-- Required action --
Look through the records, and wherever the string "tape" turns up, copy out that line.
-------- Source records --------
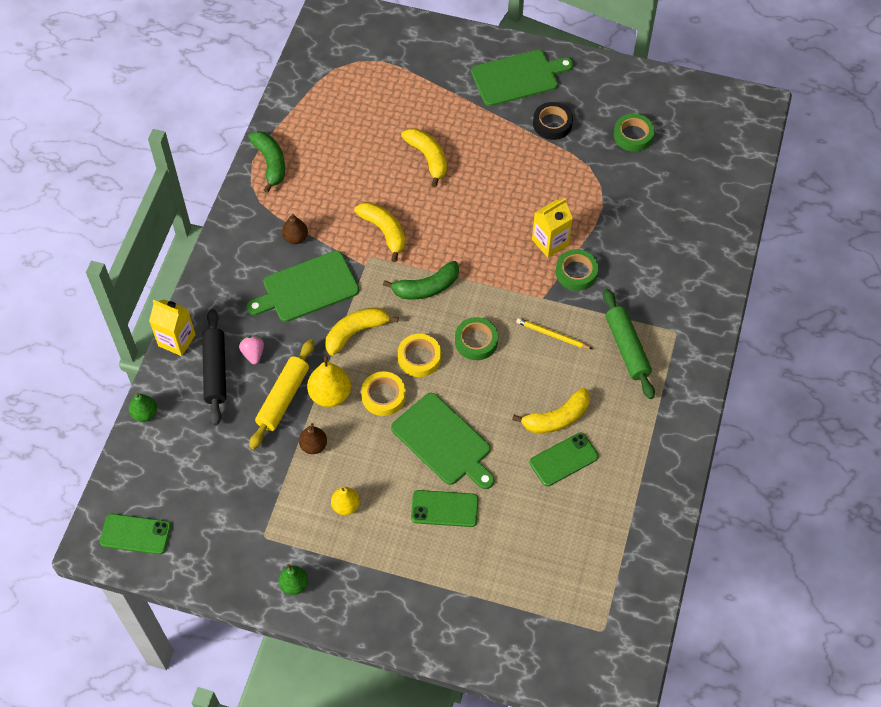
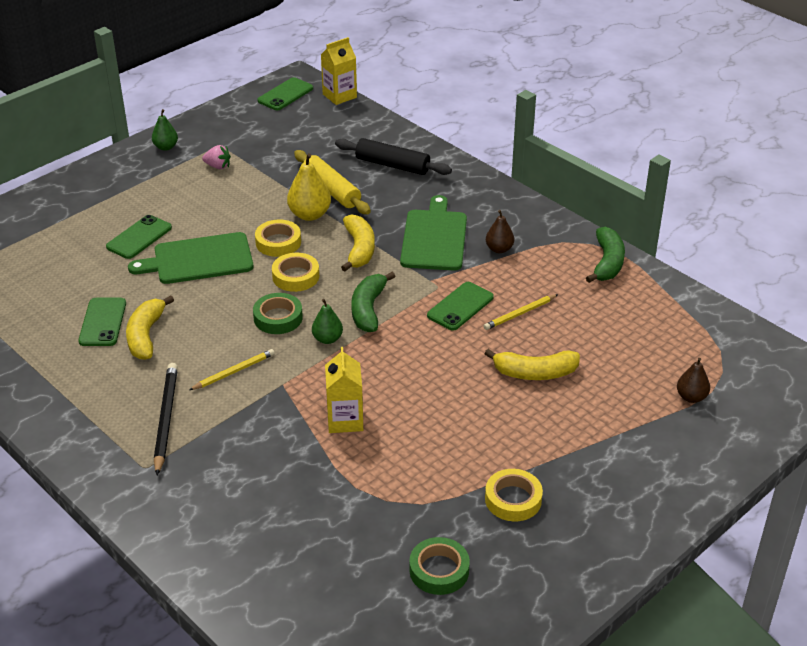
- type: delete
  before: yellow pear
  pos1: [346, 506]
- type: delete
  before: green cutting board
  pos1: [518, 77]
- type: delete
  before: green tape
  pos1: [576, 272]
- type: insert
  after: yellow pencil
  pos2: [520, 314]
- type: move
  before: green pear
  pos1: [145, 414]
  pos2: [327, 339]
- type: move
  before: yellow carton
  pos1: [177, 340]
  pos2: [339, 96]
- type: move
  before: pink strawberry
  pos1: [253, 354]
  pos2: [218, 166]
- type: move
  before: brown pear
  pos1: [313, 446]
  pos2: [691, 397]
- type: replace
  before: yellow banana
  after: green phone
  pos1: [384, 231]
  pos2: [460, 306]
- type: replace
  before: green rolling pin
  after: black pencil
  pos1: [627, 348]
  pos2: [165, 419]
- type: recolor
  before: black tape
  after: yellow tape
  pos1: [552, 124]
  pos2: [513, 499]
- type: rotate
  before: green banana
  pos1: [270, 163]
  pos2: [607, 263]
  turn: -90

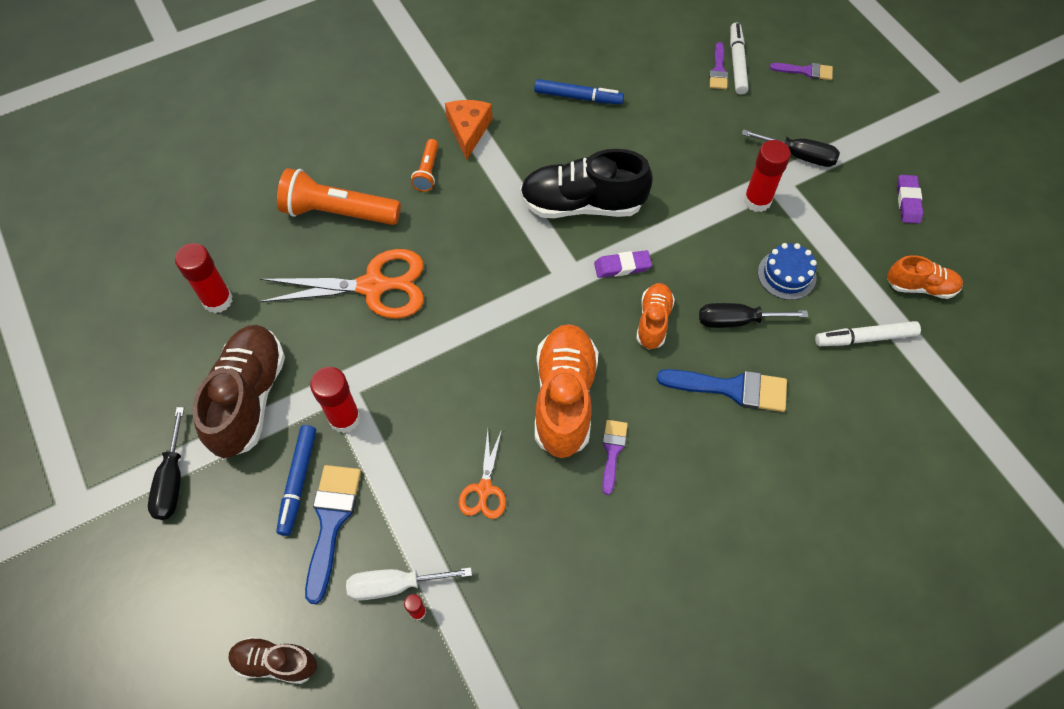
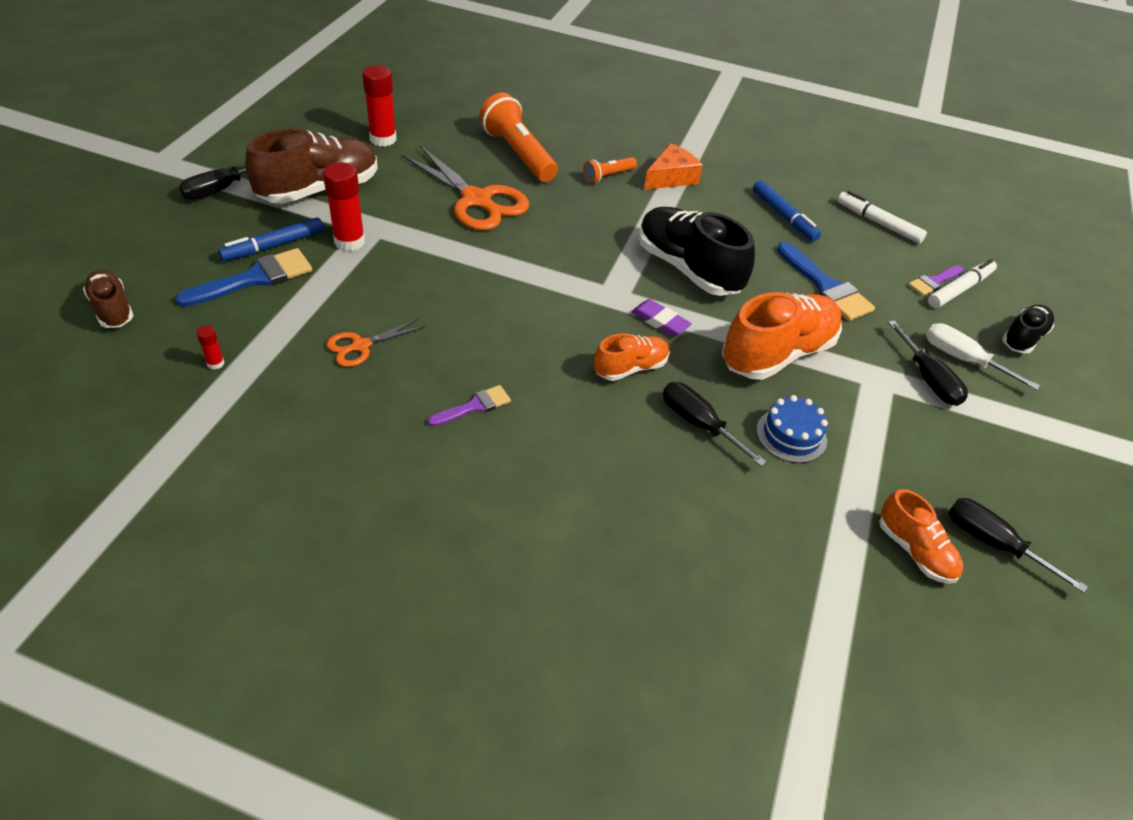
- type: delete
  before: red glue stick
  pos1: [757, 200]
- type: delete
  before: purple eraser
  pos1: [908, 201]
- type: insert
  after: black screwdriver
  pos2: [992, 543]
- type: move
  before: white screwdriver
  pos1: [395, 585]
  pos2: [962, 359]
- type: move
  before: orange shoe
  pos1: [564, 398]
  pos2: [777, 353]
- type: move
  before: blue brush
  pos1: [732, 389]
  pos2: [826, 287]
- type: move
  before: white marker
  pos1: [865, 338]
  pos2: [878, 223]
- type: replace
  before: purple brush
  after: black shoe
  pos1: [806, 71]
  pos2: [1023, 338]

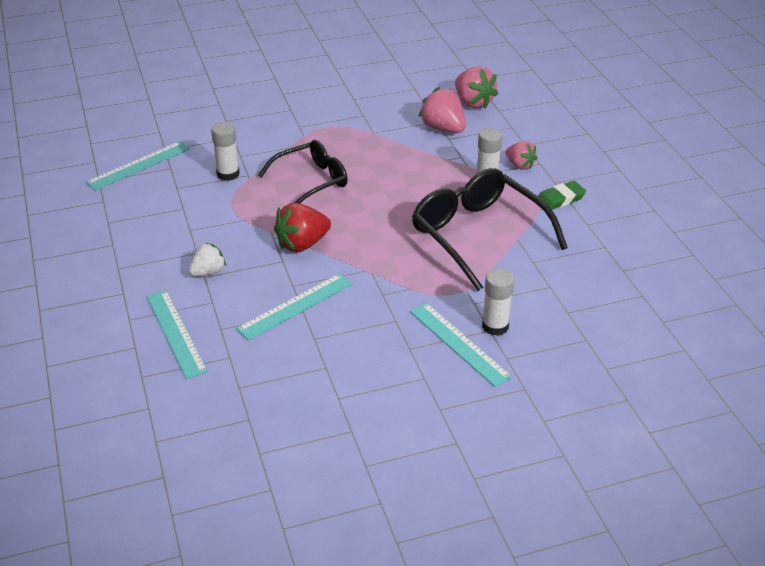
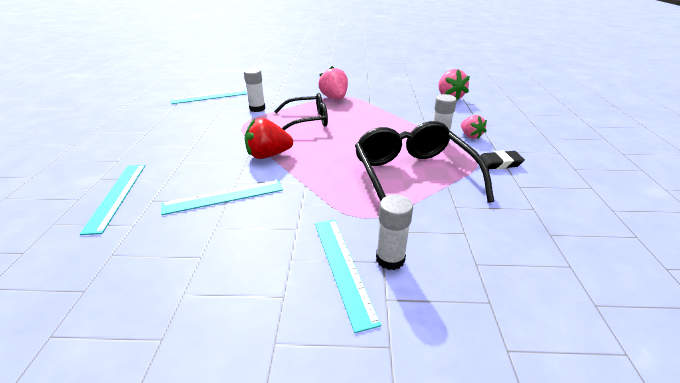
- type: delete
  before: white strawberry
  pos1: [208, 272]
- type: move
  before: pink strawberry
  pos1: [443, 128]
  pos2: [334, 98]
- type: recolor
  before: green eraser
  after: black eraser
  pos1: [560, 199]
  pos2: [498, 163]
--------
-- Answer box --
  before: green tape
  before: black tape
  after: yellow tape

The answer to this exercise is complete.